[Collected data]
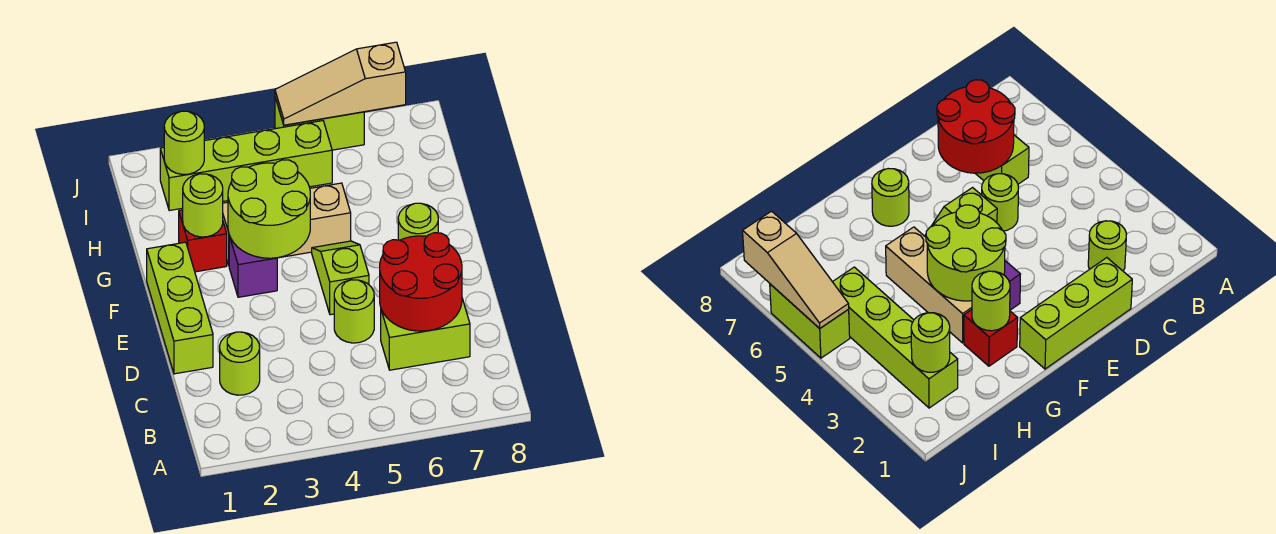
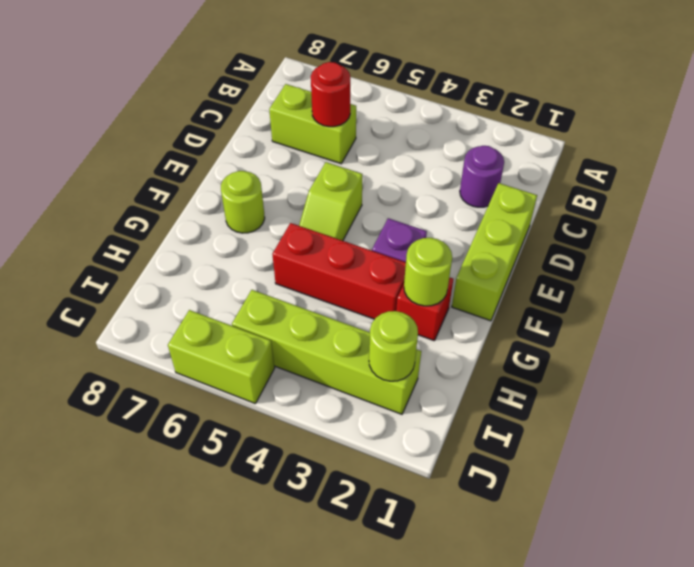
lime round brick C2 level 1 -> purple round brick C2 level 1
red round brick C6:D7 level 2 -> red round brick C6 level 2
lime round brick D5 level 1 -> none
lime round brick F3:G4 level 2 -> none
tan brick G3:G5 level 1 -> red brick G3:G5 level 1
tan slope J5:J7 level 2 top 7 -> none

■ Assigned task ■
Would you retype all the lines shown above, exactly as written and without any picture?

■ Solution to this problem ■
lime round brick C2 level 1 -> purple round brick C2 level 1
red round brick C6:D7 level 2 -> red round brick C6 level 2
lime round brick D5 level 1 -> none
lime round brick F3:G4 level 2 -> none
tan brick G3:G5 level 1 -> red brick G3:G5 level 1
tan slope J5:J7 level 2 top 7 -> none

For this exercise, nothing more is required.